:: ASSIGNMENT ::
Restate word for word the entries below, starting with the line with "camera: 175 degrees left, 5 degrees down" and continuing through the line with "(613, 240) = (144, 275): grey". Include both of those lines and no others.

:: MATERIAL FOR THIS EXERCISE ::
:::

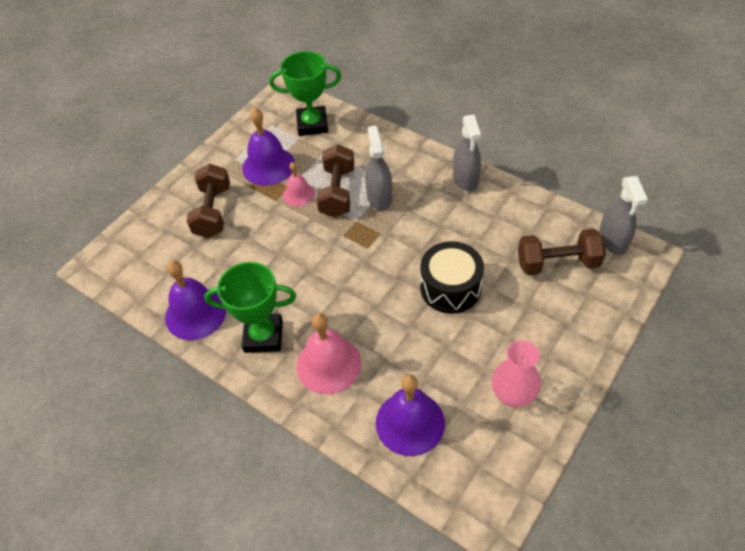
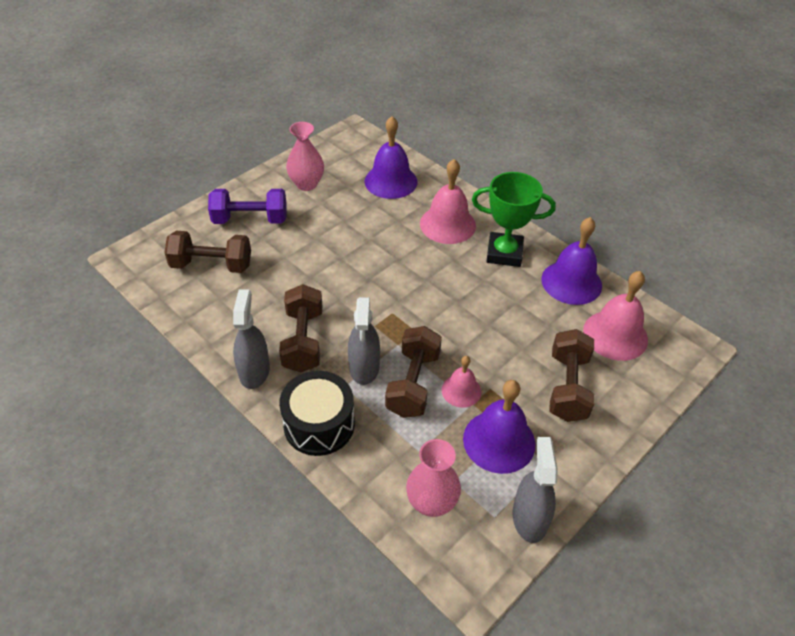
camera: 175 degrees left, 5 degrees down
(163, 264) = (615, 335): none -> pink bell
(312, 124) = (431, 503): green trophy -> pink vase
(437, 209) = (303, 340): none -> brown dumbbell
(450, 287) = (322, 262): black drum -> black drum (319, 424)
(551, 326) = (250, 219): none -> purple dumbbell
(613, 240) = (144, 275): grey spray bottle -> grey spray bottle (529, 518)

:::

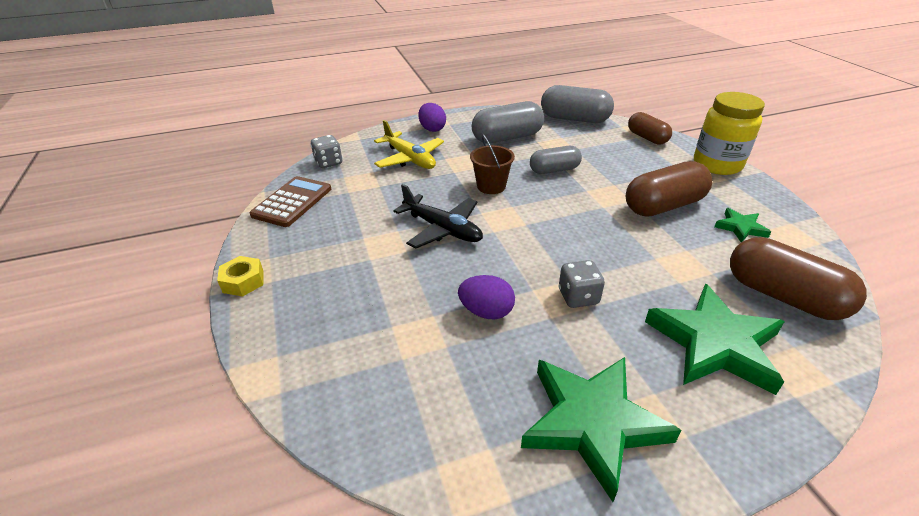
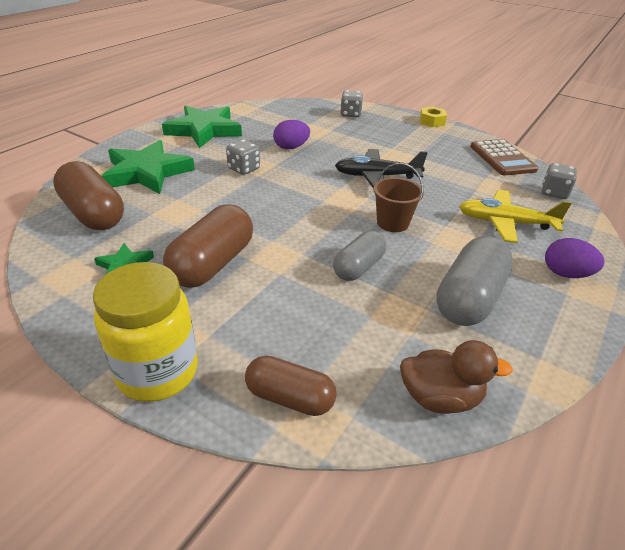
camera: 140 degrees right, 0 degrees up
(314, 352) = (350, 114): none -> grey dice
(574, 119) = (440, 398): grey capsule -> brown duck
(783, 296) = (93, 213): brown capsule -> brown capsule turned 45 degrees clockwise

:::

:: RESPONSE TO THIS TASK ::
camera: 175 degrees left, 5 degrees down
(163, 264) = (615, 335): none -> pink bell
(312, 124) = (431, 503): green trophy -> pink vase
(437, 209) = (303, 340): none -> brown dumbbell
(450, 287) = (322, 262): black drum -> black drum (319, 424)
(551, 326) = (250, 219): none -> purple dumbbell
(613, 240) = (144, 275): grey spray bottle -> grey spray bottle (529, 518)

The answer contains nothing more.